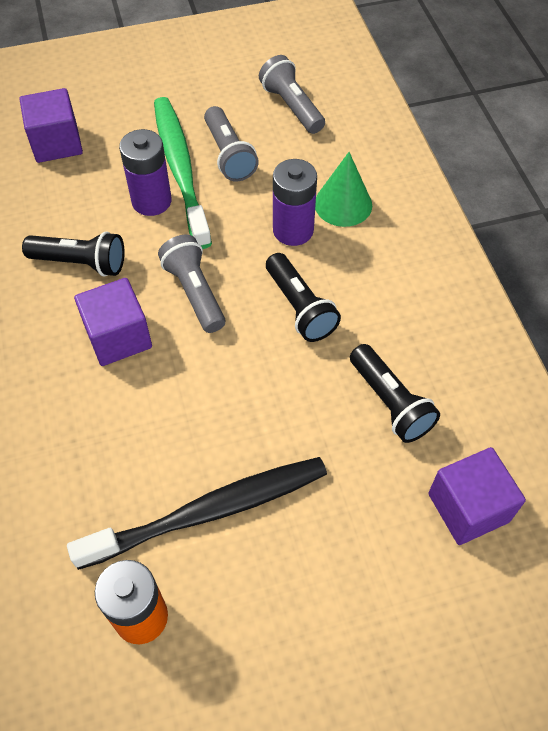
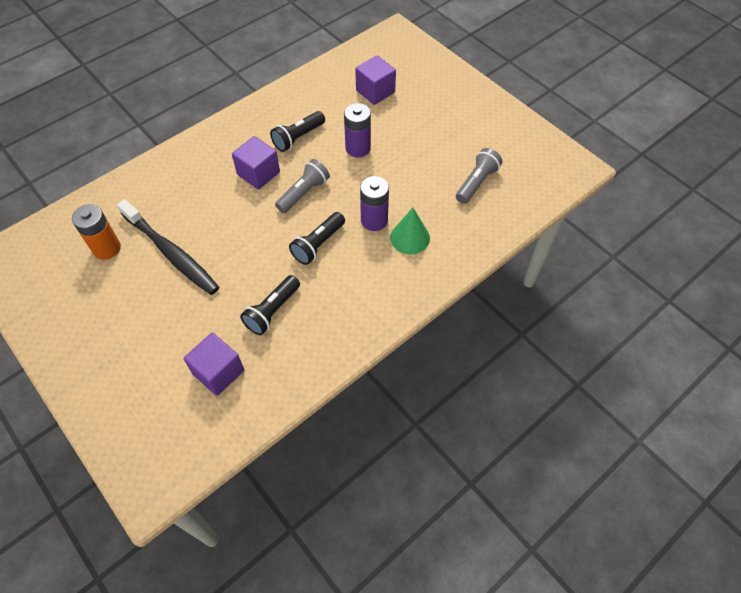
camera: 65 degrees right, 0 degrees up
(80, 263) = (298, 138): black flashlight -> black flashlight turned 60 degrees clockwise
(181, 170) = (389, 151): green toothbrush -> none
(229, 155) = (415, 168): grey flashlight -> none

> What you need to do
Each line of the data above is to be output exactly; the pictures are not to appear.

> Task solution
camera: 65 degrees right, 0 degrees up
(80, 263) = (298, 138): black flashlight -> black flashlight turned 60 degrees clockwise
(181, 170) = (389, 151): green toothbrush -> none
(229, 155) = (415, 168): grey flashlight -> none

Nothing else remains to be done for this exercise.